=== Exercise ===
Each line of the data below goes into the copy exactly; pictures do not.

=== Data extract ===
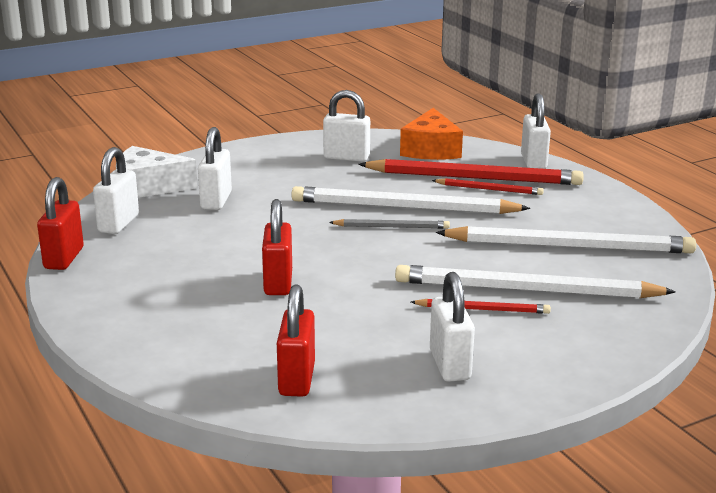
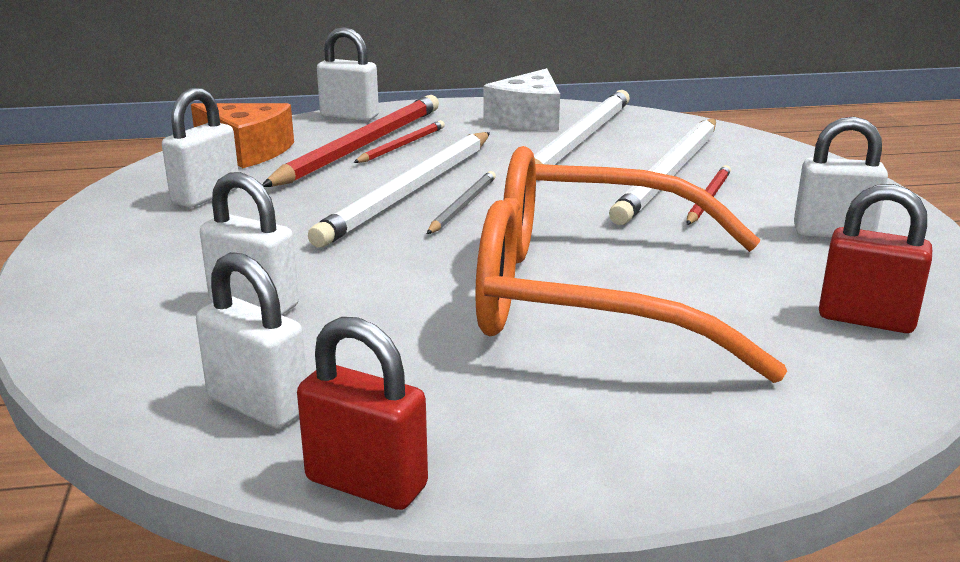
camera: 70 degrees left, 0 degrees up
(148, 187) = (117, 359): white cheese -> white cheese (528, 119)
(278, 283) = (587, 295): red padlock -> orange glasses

=== Solution to this exercise ===
camera: 70 degrees left, 0 degrees up
(148, 187) = (117, 359): white cheese -> white cheese (528, 119)
(278, 283) = (587, 295): red padlock -> orange glasses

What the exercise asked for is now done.